[Opening Dataset excerpt section]

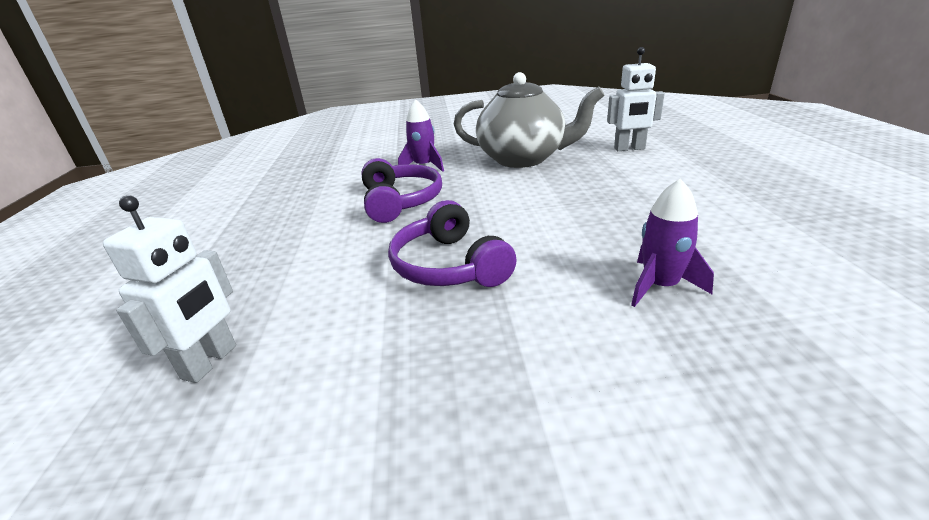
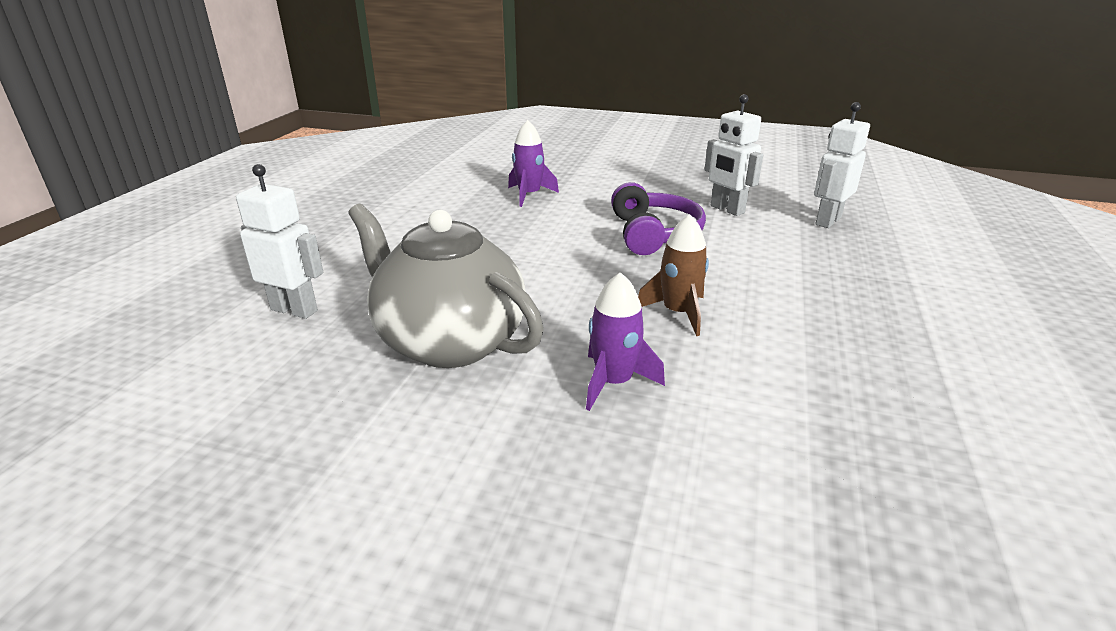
camera: 160 degrees left, 0 degrees up
purple headphones [361,158,442,223] -> brown rocket [638,214,709,336]
none -> white robot [704,94,763,216]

[Closing Dataset excerpt section]

_Task requirements_: The result should be the full material above, word for word, with its pictures omitted.

_Response box_:
camera: 160 degrees left, 0 degrees up
purple headphones [361,158,442,223] -> brown rocket [638,214,709,336]
none -> white robot [704,94,763,216]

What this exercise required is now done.